= Task to complete =
What you return should be the line containing "white brick E10:E11" and each line after it to the end of the records, copied exactly.

= Materials provided =
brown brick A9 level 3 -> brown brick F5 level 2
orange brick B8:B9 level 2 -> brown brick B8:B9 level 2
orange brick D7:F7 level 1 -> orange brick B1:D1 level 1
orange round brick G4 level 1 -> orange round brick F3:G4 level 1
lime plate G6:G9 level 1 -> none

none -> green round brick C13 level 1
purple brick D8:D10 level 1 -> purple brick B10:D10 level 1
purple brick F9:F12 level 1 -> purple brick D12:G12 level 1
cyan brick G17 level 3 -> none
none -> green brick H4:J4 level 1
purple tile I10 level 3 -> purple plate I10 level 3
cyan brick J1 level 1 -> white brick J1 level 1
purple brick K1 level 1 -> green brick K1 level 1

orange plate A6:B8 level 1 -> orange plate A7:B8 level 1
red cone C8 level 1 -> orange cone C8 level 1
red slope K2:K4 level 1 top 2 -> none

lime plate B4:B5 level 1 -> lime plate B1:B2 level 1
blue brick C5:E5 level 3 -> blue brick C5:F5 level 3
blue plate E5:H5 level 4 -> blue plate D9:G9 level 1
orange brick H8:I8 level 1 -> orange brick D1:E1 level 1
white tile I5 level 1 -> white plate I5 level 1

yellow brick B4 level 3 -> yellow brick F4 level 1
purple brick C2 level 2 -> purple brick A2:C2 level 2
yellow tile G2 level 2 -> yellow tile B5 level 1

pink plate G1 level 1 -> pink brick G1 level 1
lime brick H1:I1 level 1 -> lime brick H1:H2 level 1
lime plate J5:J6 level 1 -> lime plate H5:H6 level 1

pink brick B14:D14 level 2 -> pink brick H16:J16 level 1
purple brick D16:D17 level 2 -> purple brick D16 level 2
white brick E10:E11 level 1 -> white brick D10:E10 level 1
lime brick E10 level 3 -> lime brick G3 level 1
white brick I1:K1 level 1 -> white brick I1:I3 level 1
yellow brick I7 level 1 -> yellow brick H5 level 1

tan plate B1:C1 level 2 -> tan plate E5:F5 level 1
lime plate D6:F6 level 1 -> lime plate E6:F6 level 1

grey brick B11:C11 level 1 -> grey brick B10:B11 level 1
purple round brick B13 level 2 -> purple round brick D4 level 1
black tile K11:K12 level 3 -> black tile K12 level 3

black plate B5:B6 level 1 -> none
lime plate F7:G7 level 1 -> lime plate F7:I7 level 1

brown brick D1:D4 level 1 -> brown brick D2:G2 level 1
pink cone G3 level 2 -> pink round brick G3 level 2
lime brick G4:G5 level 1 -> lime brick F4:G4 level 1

= Task output =
white brick E10:E11 level 1 -> white brick D10:E10 level 1
lime brick E10 level 3 -> lime brick G3 level 1
white brick I1:K1 level 1 -> white brick I1:I3 level 1
yellow brick I7 level 1 -> yellow brick H5 level 1

tan plate B1:C1 level 2 -> tan plate E5:F5 level 1
lime plate D6:F6 level 1 -> lime plate E6:F6 level 1

grey brick B11:C11 level 1 -> grey brick B10:B11 level 1
purple round brick B13 level 2 -> purple round brick D4 level 1
black tile K11:K12 level 3 -> black tile K12 level 3

black plate B5:B6 level 1 -> none
lime plate F7:G7 level 1 -> lime plate F7:I7 level 1

brown brick D1:D4 level 1 -> brown brick D2:G2 level 1
pink cone G3 level 2 -> pink round brick G3 level 2
lime brick G4:G5 level 1 -> lime brick F4:G4 level 1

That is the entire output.